== RECORD EXTRACTS ==
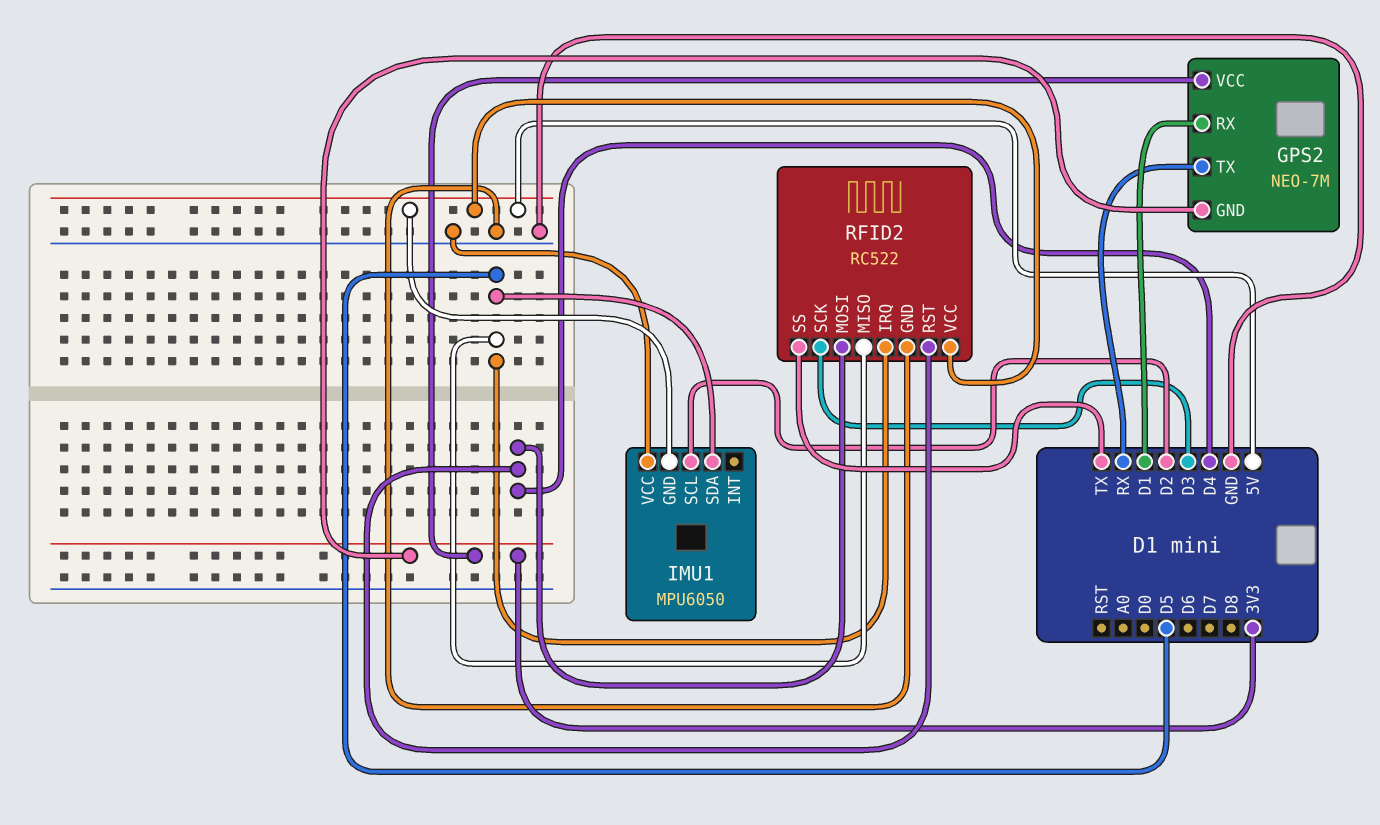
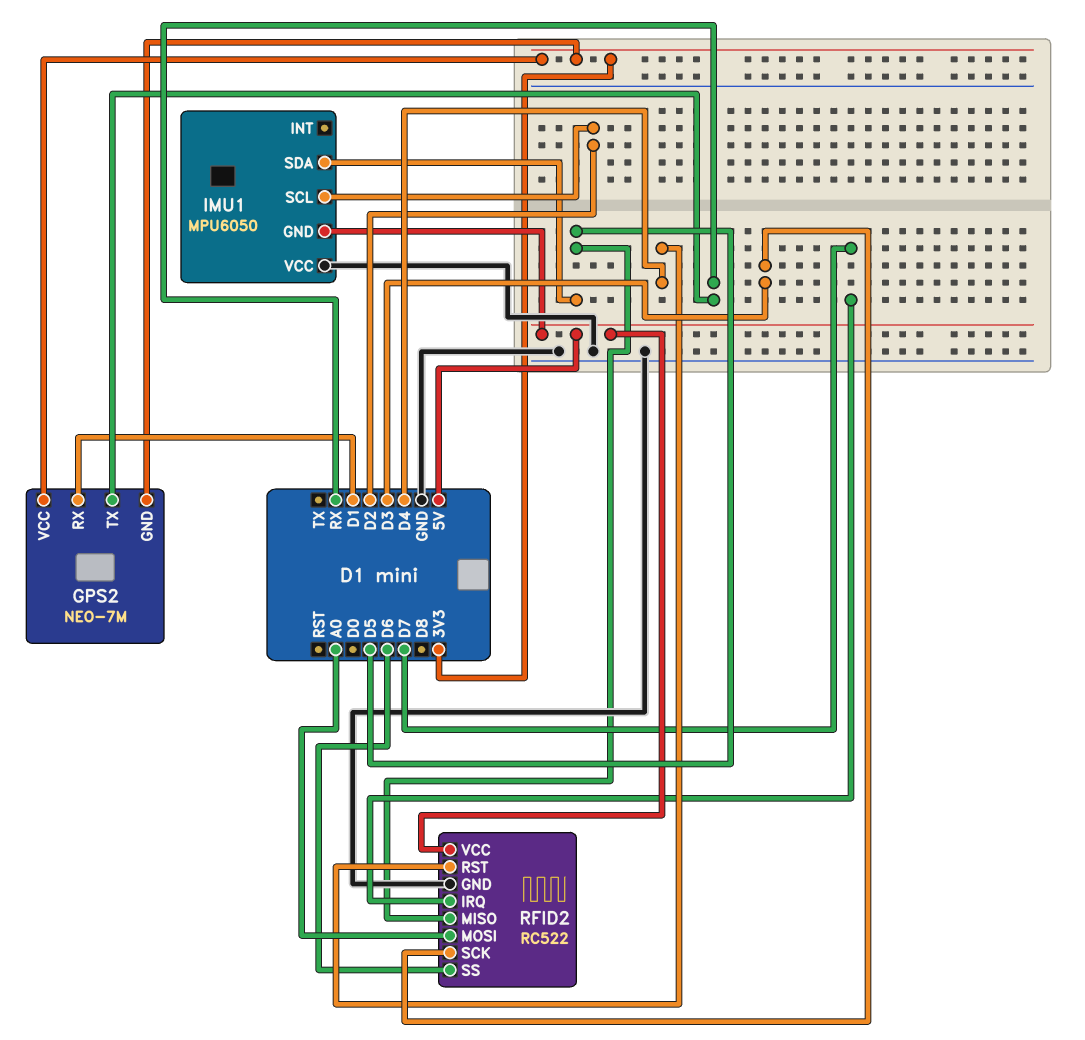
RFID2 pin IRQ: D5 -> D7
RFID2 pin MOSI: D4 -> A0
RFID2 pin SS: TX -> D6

---

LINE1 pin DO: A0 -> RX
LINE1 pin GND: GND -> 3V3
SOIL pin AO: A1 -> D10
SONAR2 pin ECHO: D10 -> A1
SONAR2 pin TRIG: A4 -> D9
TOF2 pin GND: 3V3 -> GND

== TASK BRIEF ==
Keeping every character as it is, restate the lines above that run from the line with "RFID2 pin IRQ: D5 -> D7" through the line with "RFID2 pin SS: TX -> D6", both included, and nothing else.

== RESULT OF THIS EXERCISE ==
RFID2 pin IRQ: D5 -> D7
RFID2 pin MOSI: D4 -> A0
RFID2 pin SS: TX -> D6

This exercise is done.